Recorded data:
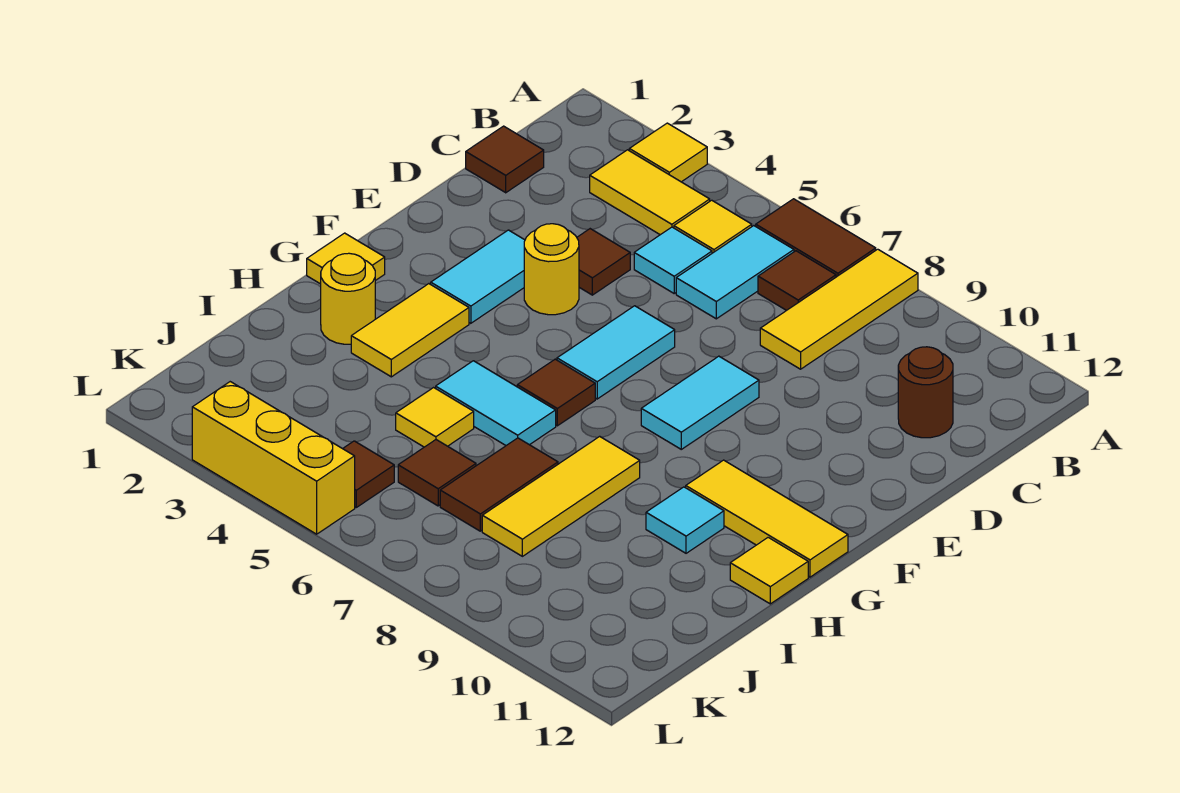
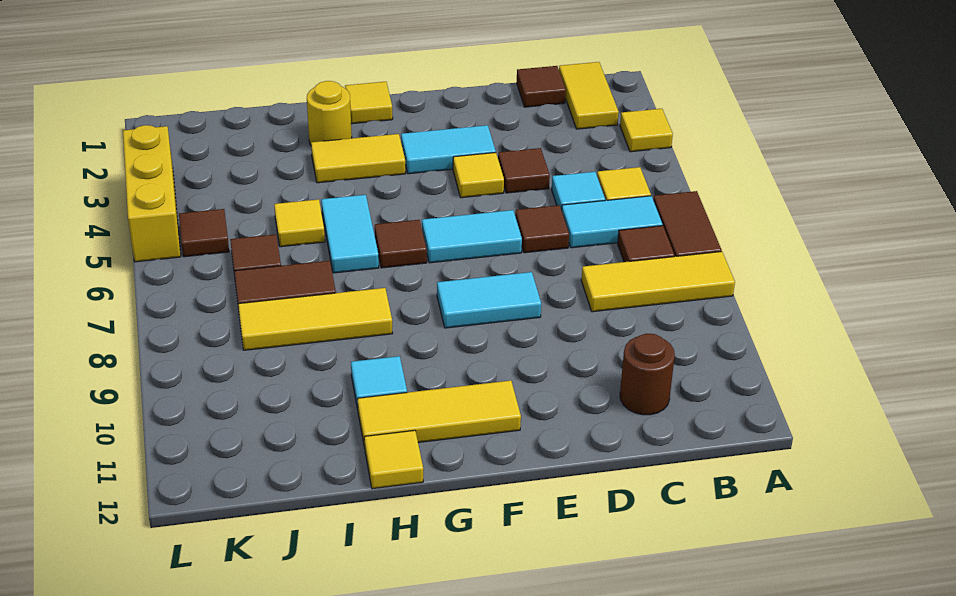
yellow tile B3:B4 level 1 -> yellow tile B1:B2 level 1
none -> brown tile D6 level 1
yellow round brick E4 level 1 -> yellow tile E4 level 1
yellow tile G10:G12 level 1 -> yellow tile F11:H11 level 1

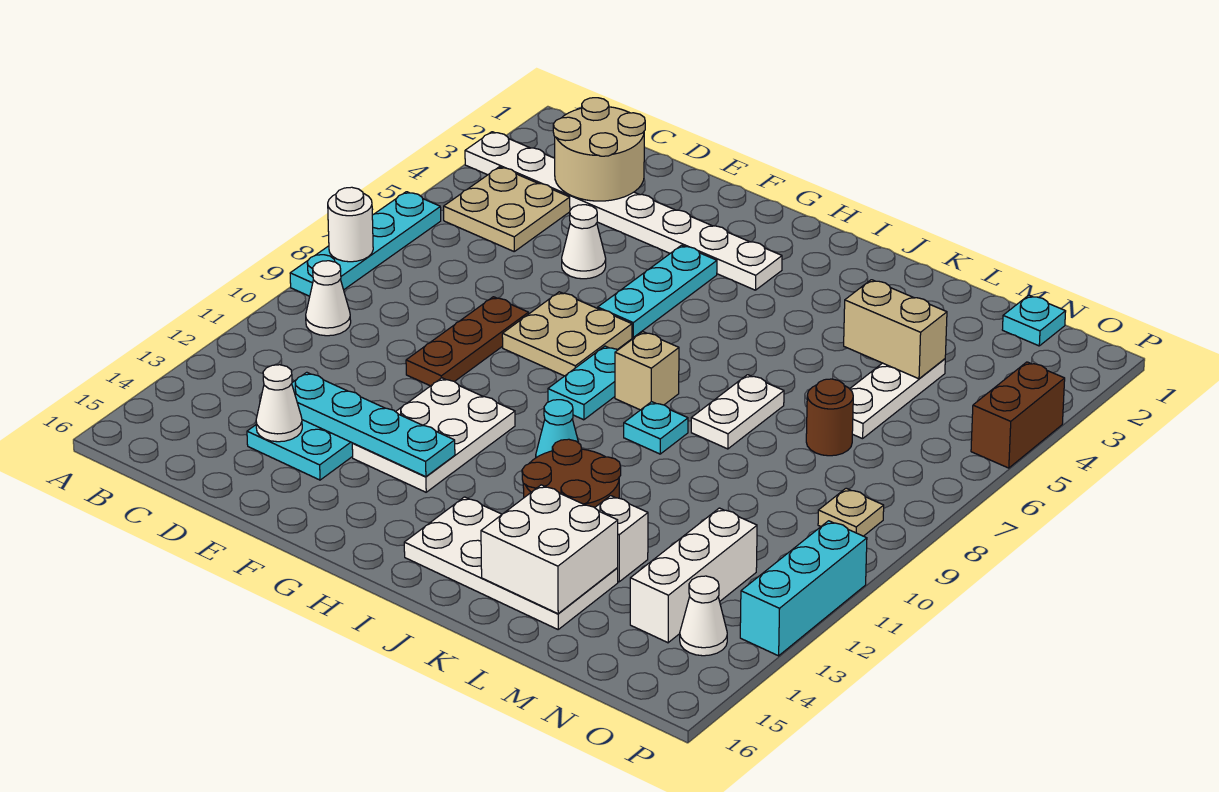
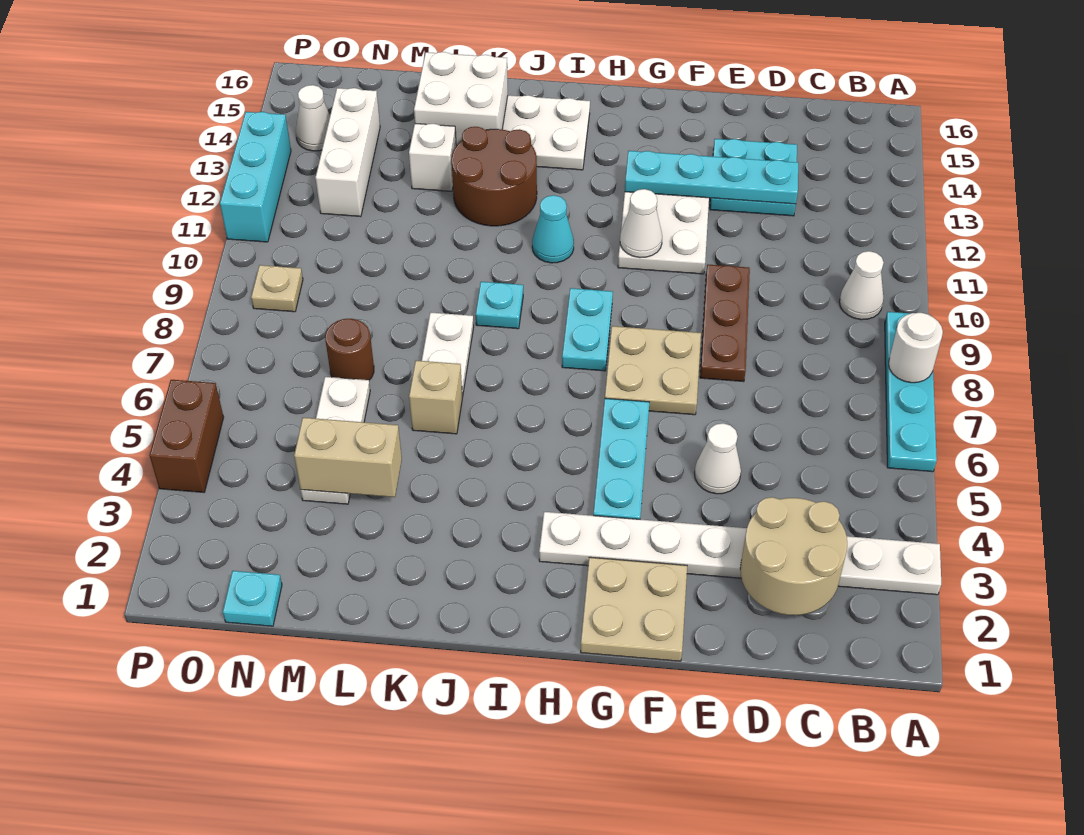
tan plate B4:C5 level 1 -> tan plate F1:G2 level 1
white cone D14 level 2 -> white cone G11 level 2
tan brick I8 level 1 -> tan brick K6 level 1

PROBLEM DETAILS:
Your answer should consist only of the lines from the one with "white cone D14" through the last line of the entries above, retyped exactly.

EXERCISE OUTPUT:
white cone D14 level 2 -> white cone G11 level 2
tan brick I8 level 1 -> tan brick K6 level 1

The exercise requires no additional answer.